**TASK REQUIREMENTS**
Report the number of lines holding "tile" in the material below, and nothing more.

-*-

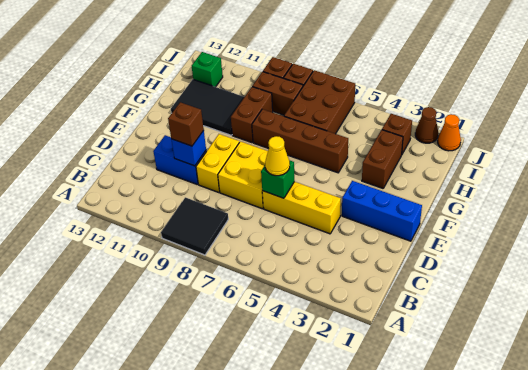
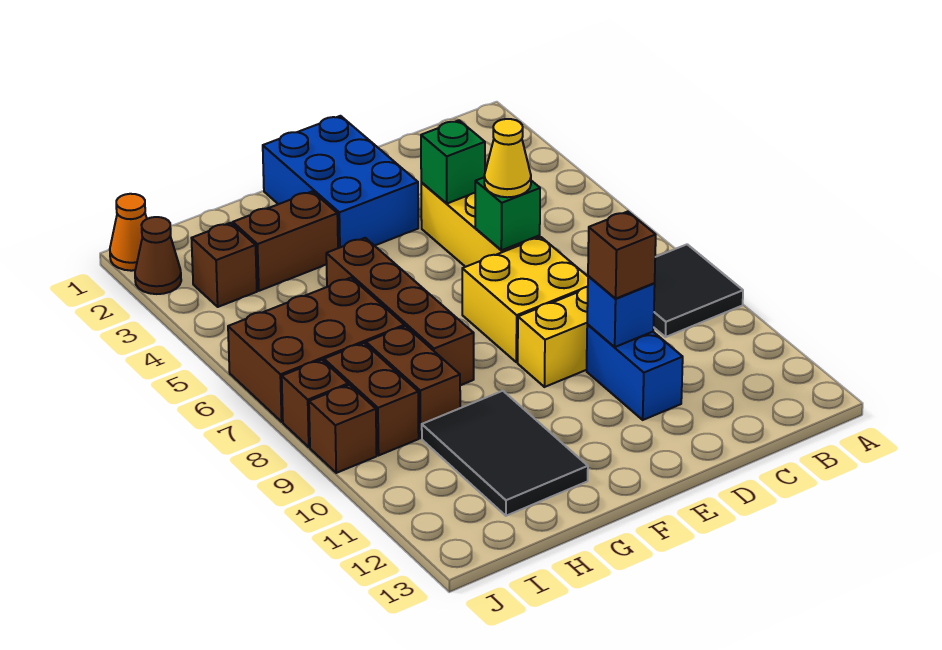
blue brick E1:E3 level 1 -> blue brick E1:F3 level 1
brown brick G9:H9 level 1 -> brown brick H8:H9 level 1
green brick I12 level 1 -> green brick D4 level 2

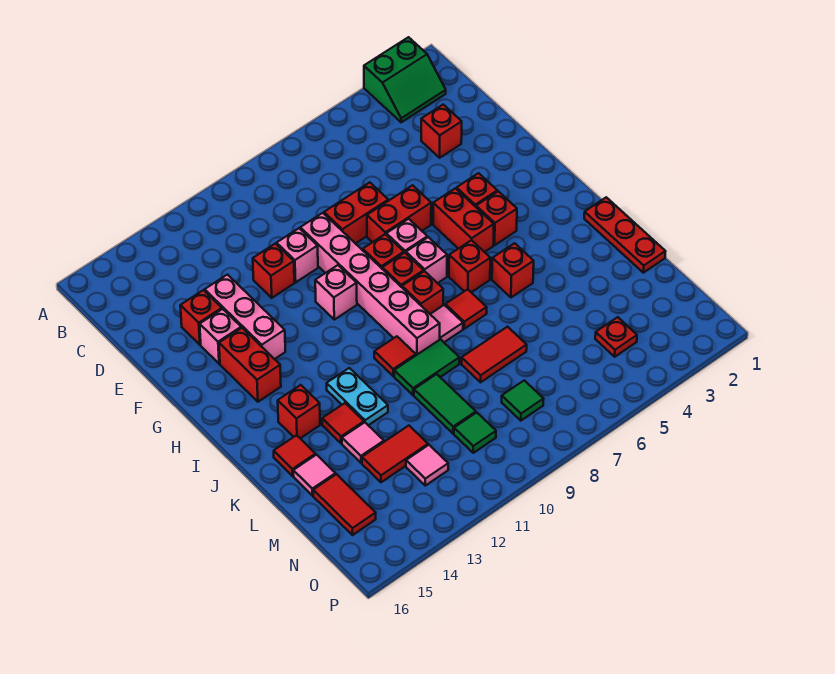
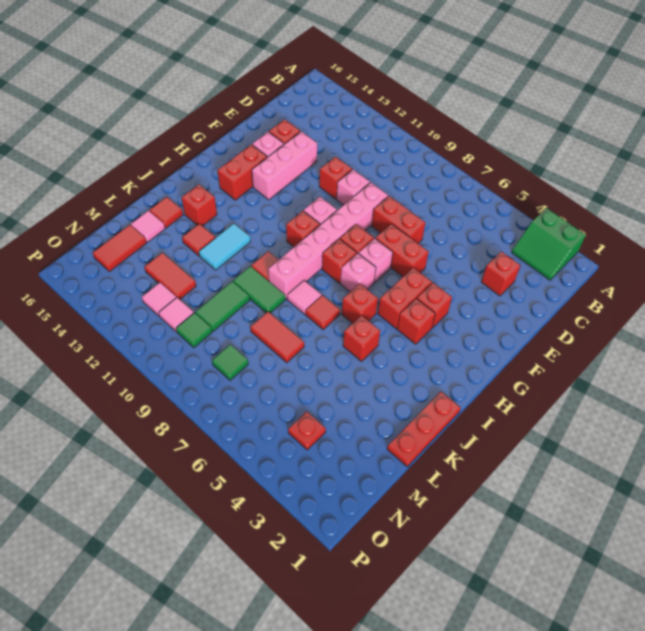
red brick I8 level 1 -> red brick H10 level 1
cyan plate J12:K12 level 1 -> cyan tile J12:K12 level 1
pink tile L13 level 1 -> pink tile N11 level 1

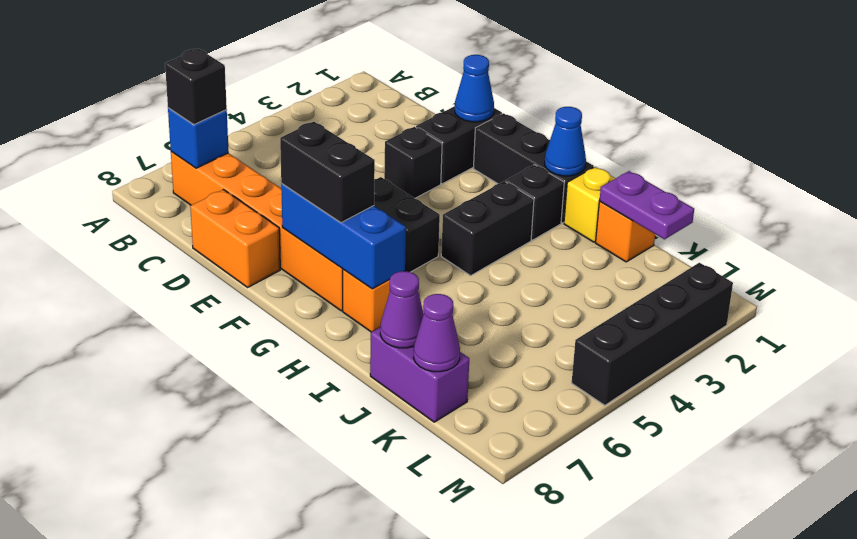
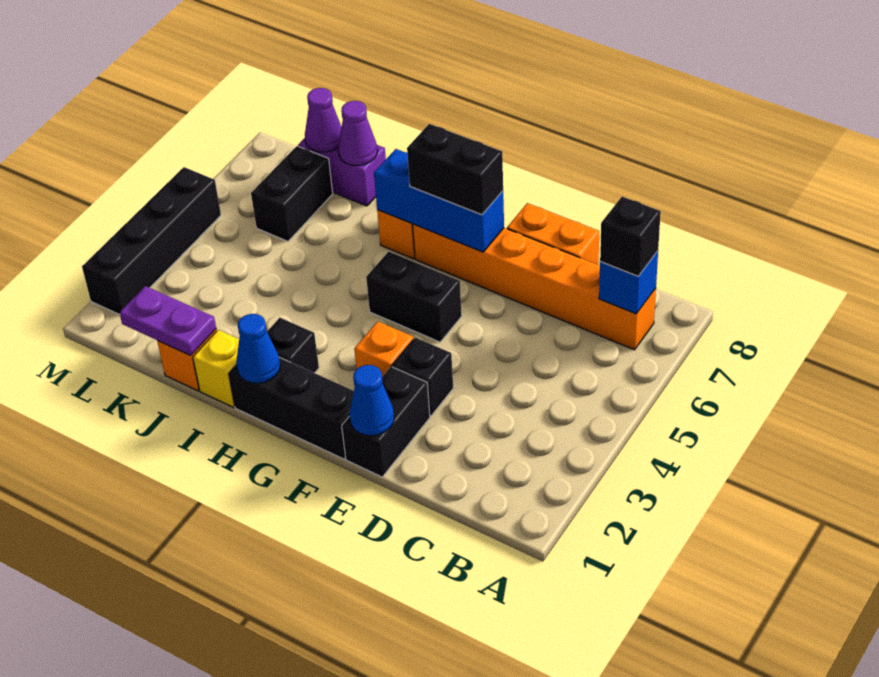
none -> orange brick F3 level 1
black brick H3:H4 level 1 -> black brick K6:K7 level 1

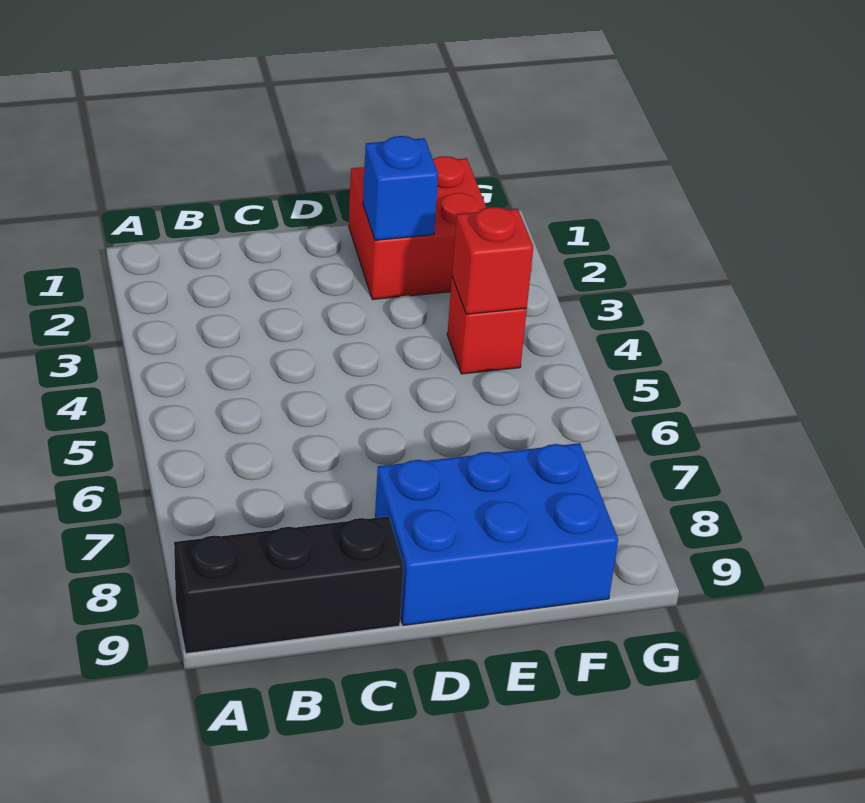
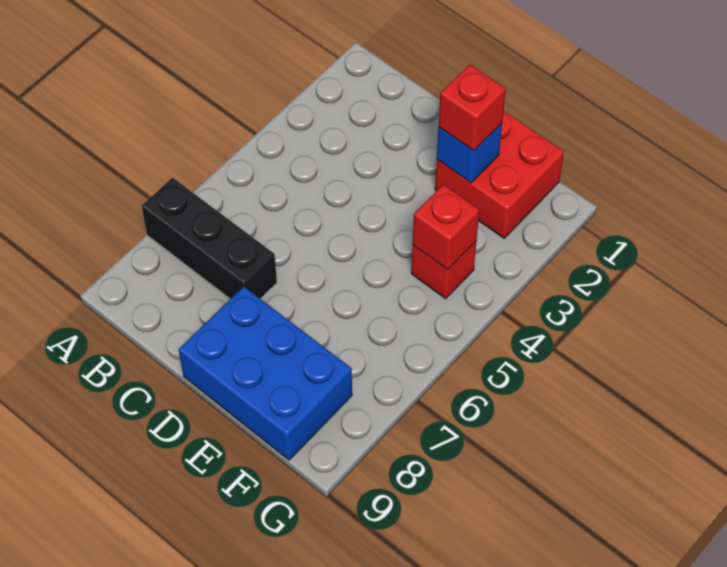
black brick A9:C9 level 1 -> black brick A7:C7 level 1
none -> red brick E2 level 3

-*-

**FINISHED EXERCISE**
2